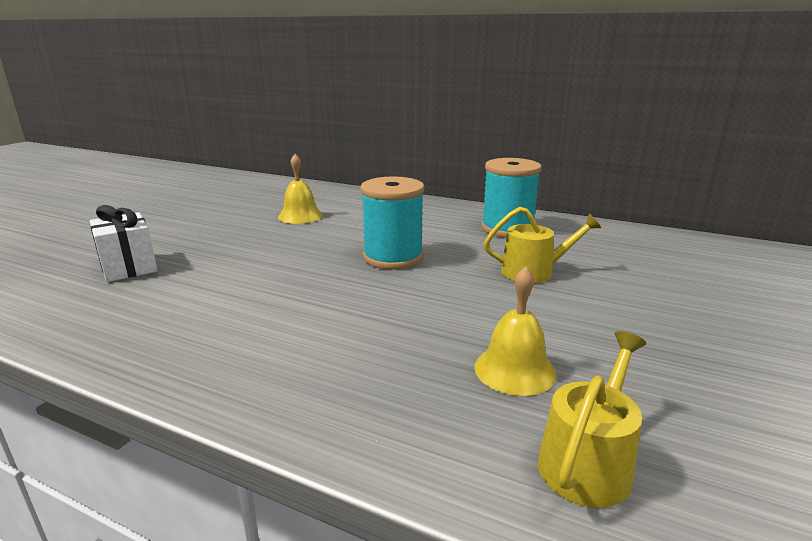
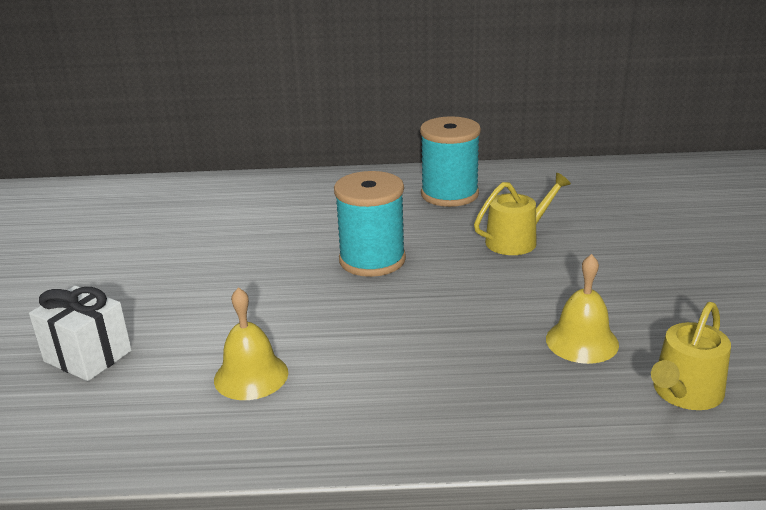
camera: 25 degrees left, 5 degrees up
(300, 216) = (208, 232): yellow bell -> yellow bell (251, 376)
(588, 461) = (684, 393): yellow watering can -> yellow watering can turned 150 degrees counterclockwise

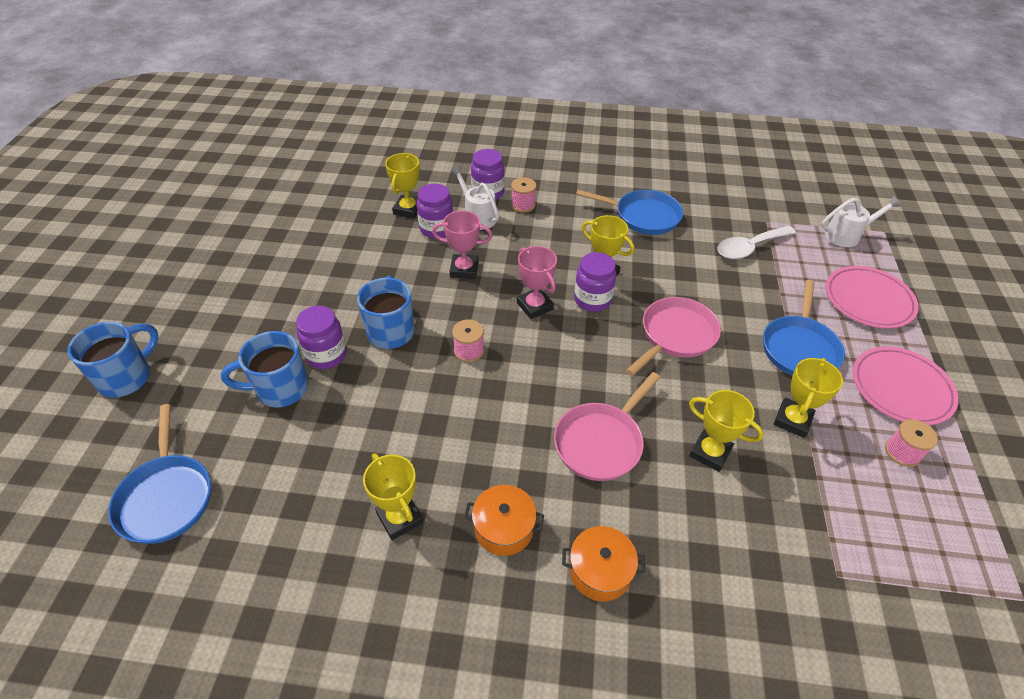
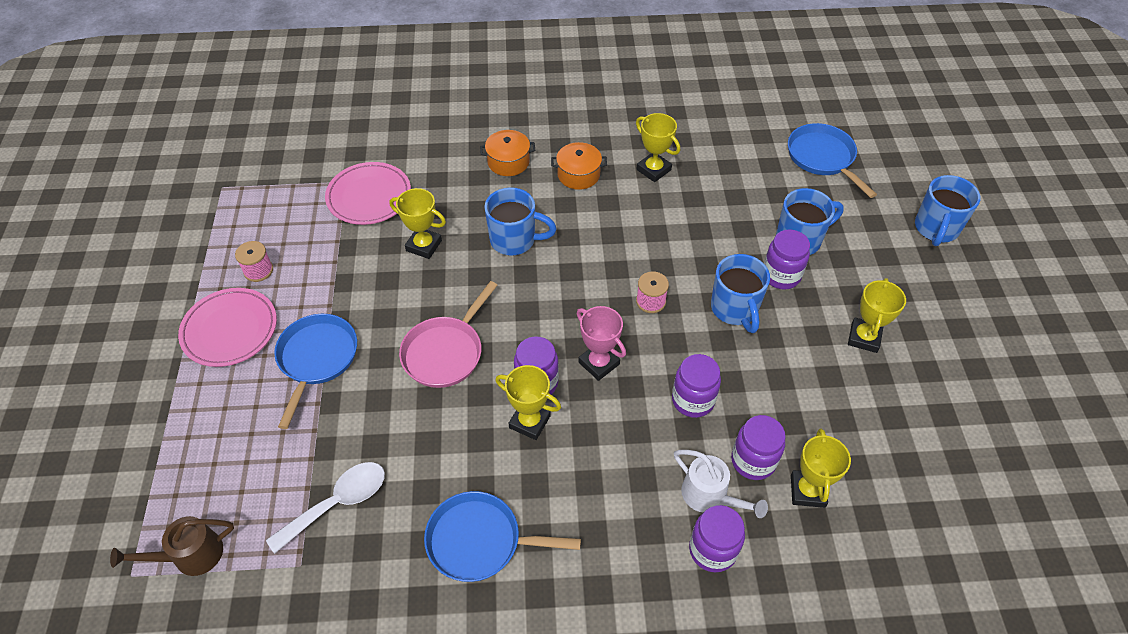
camera: 170 degrees right, 5 degrees up
(464, 269) = (693, 400): pink trophy -> purple jar
(523, 205) = (654, 532): pink spool -> none
(601, 442) = (514, 240): pink pan -> blue mug
(792, 420) = (346, 283): yellow trophy -> yellow trophy (864, 337)
(847, 235) = (190, 556): white watering can -> brown watering can
(868, 300) = (213, 438): pink plate -> pink plate (369, 196)

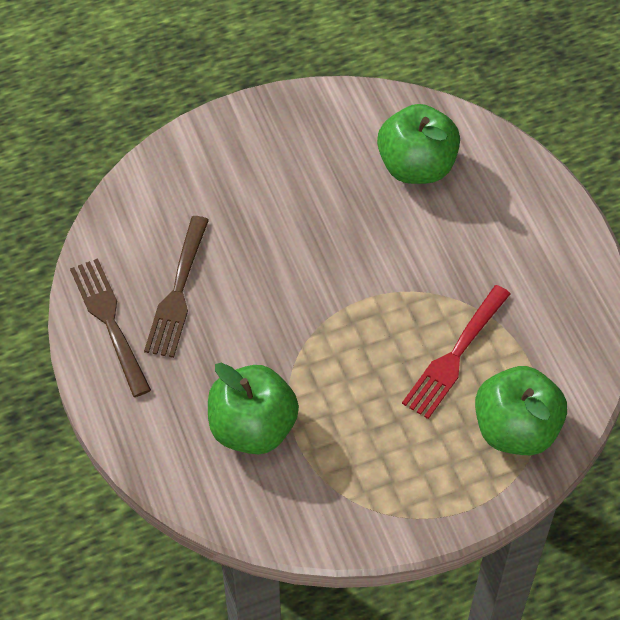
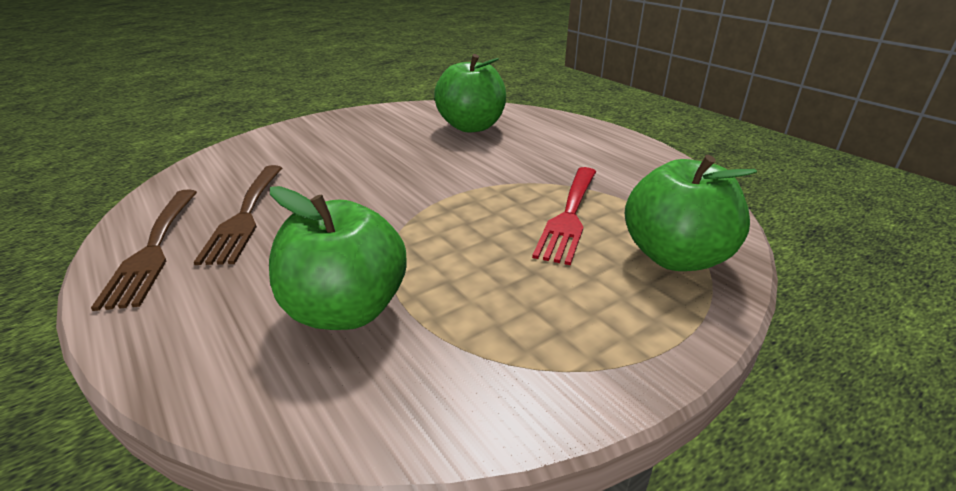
camera: 15 degrees left, 25 degrees down
(110, 322) = (154, 248): brown fork -> brown fork turned 150 degrees counterclockwise

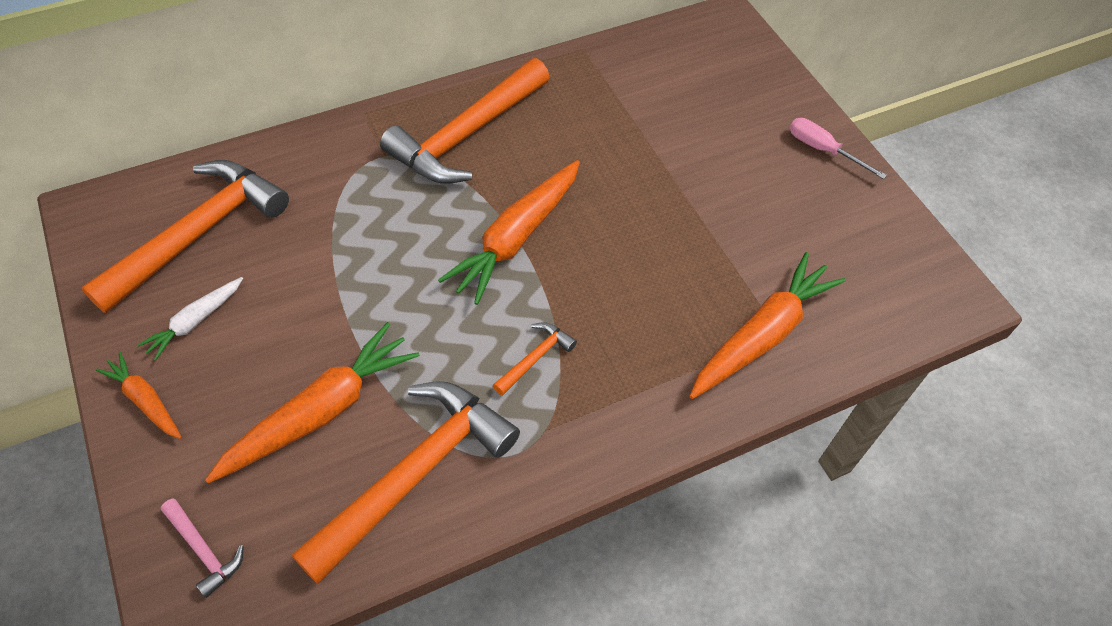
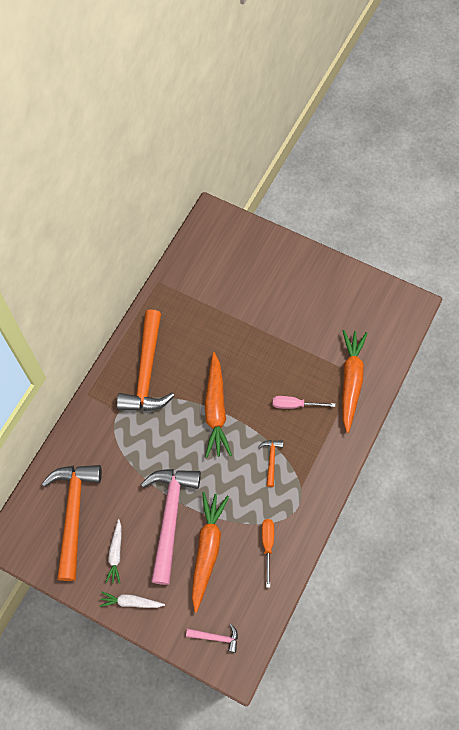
camera: 35 degrees left, 10 degrees up
(145, 400) = (131, 602): orange carrot -> white carrot
(314, 329) = (170, 517): none -> pink hammer
(415, 474) = (267, 545): orange hammer -> orange screwdriver
(823, 150) = (309, 265): pink screwdriver -> pink screwdriver (295, 405)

★ ★ ★ ★ ★

Return, from the data, each line where the string "trophy" occurs.

(464, 269) = (693, 400): pink trophy -> purple jar
(792, 420) = (346, 283): yellow trophy -> yellow trophy (864, 337)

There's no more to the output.